**TASK MATERIAL:**
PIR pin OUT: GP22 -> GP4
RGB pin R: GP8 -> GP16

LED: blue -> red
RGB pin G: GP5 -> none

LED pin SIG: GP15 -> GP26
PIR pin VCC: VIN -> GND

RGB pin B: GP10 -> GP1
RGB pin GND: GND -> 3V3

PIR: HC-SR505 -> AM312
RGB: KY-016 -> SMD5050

--

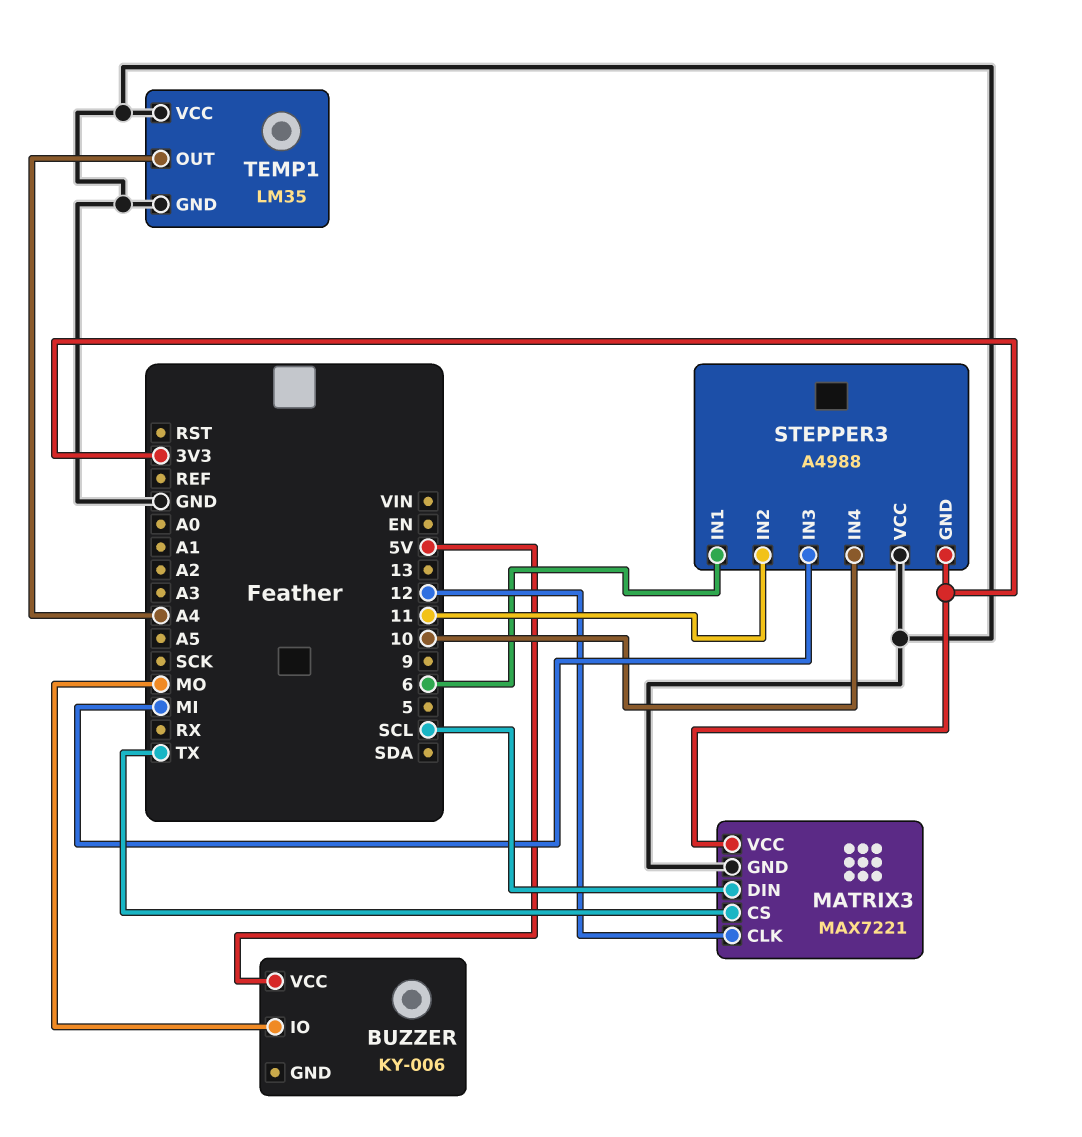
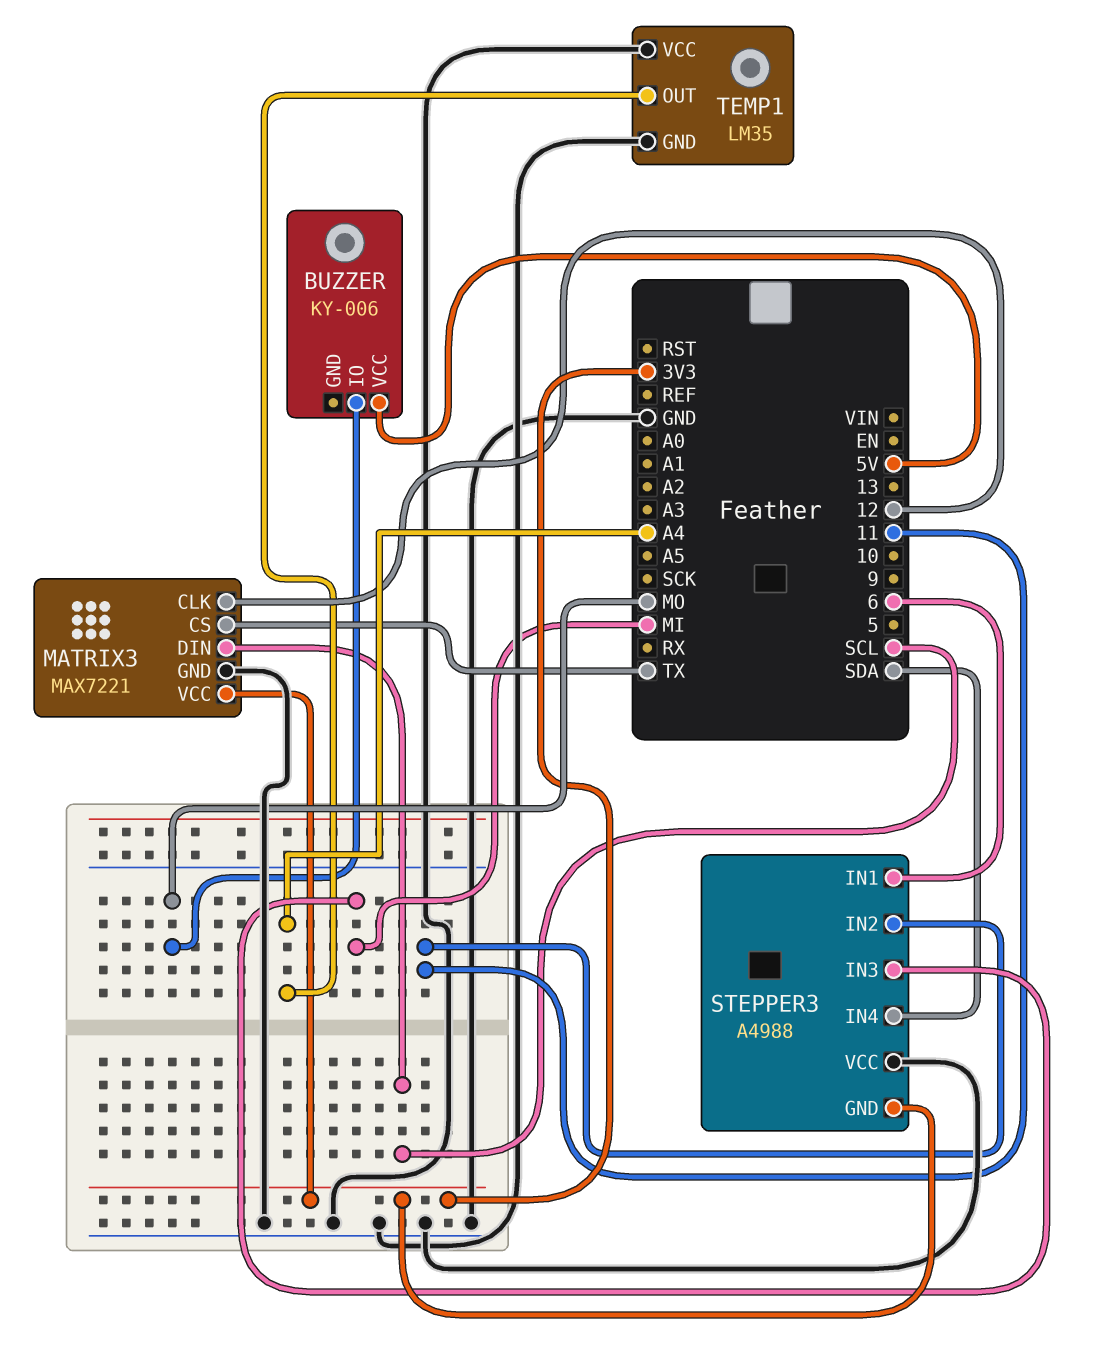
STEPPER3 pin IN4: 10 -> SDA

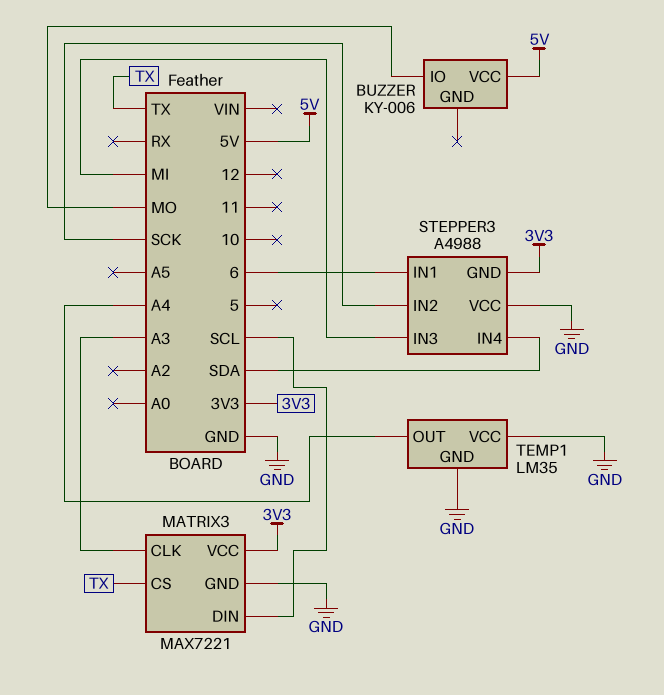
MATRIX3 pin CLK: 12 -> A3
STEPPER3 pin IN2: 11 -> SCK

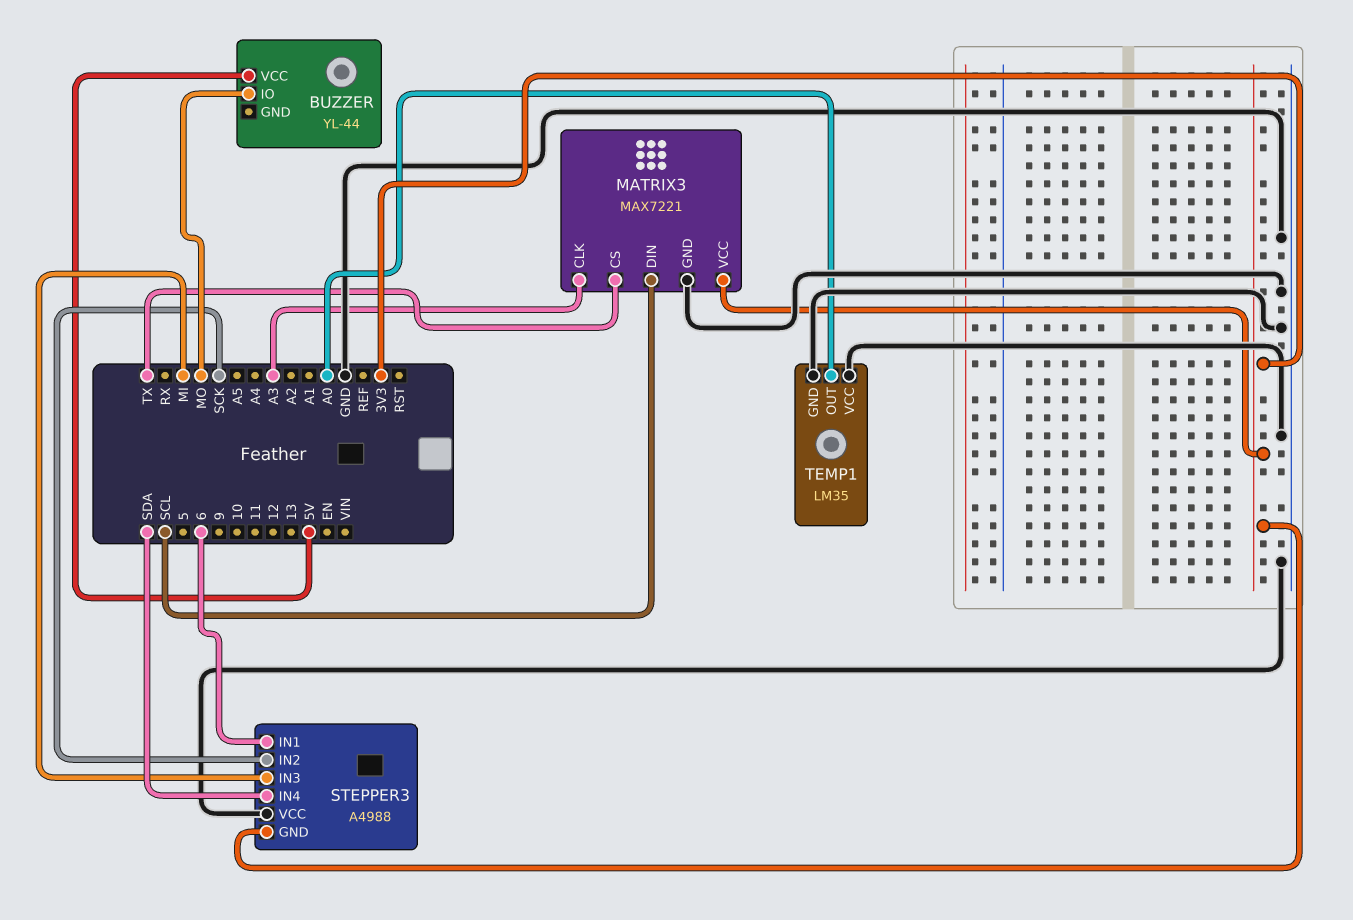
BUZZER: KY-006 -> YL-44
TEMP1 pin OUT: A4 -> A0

**WORK TO BE COMPLETED:** From the material above, set down exactly the lines starting at the one with "PIR pin OUT: GP22 -> GP4" and ending at the one with "RGB: KY-016 -> SMD5050", end lines included.

**FINAL ANSWER:**
PIR pin OUT: GP22 -> GP4
RGB pin R: GP8 -> GP16

LED: blue -> red
RGB pin G: GP5 -> none

LED pin SIG: GP15 -> GP26
PIR pin VCC: VIN -> GND

RGB pin B: GP10 -> GP1
RGB pin GND: GND -> 3V3

PIR: HC-SR505 -> AM312
RGB: KY-016 -> SMD5050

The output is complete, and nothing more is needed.